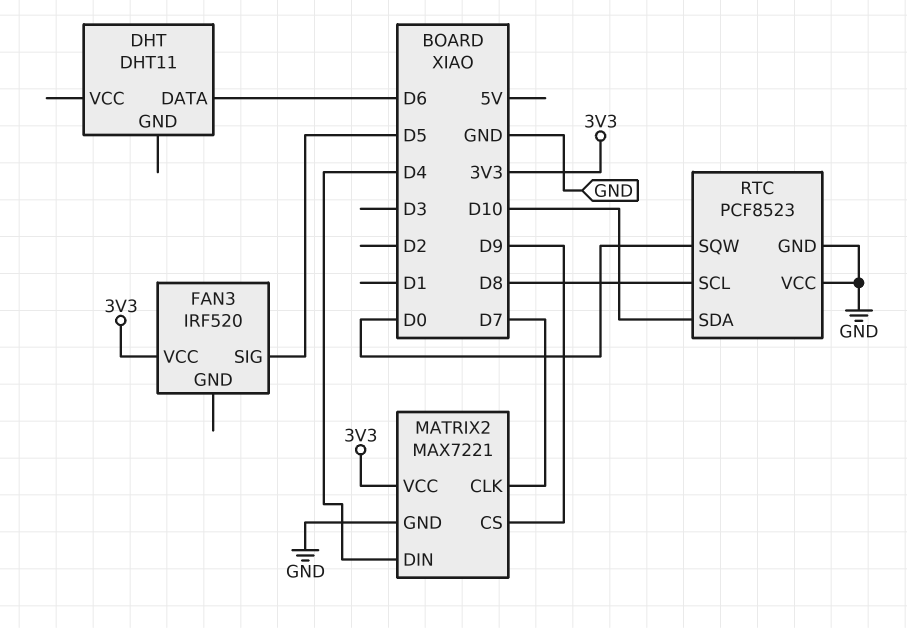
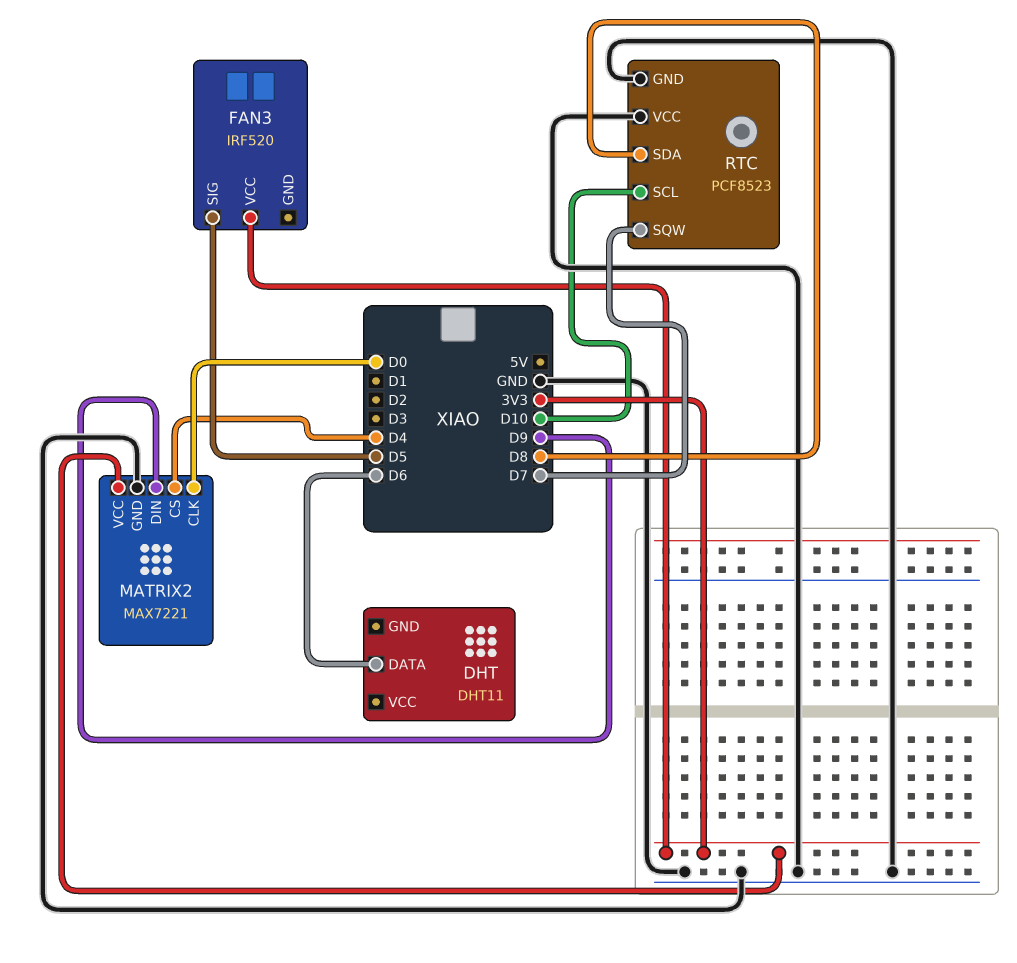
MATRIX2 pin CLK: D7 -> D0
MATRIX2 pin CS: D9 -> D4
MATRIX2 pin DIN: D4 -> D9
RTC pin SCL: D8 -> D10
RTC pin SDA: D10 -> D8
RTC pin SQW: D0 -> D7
+ + + + + + +
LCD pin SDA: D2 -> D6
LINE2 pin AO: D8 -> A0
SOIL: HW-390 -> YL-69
+ + + + + + +
◆ THE TASK
In the entries above, the lines between the one holding "MATRIX2 pin CLK: D7 -> D0" and the one holding "RTC pin SQW: D0 -> D7", inclusive, are to be printed exactly as written, and those alone.

◆ RESPONSE AREA
MATRIX2 pin CLK: D7 -> D0
MATRIX2 pin CS: D9 -> D4
MATRIX2 pin DIN: D4 -> D9
RTC pin SCL: D8 -> D10
RTC pin SDA: D10 -> D8
RTC pin SQW: D0 -> D7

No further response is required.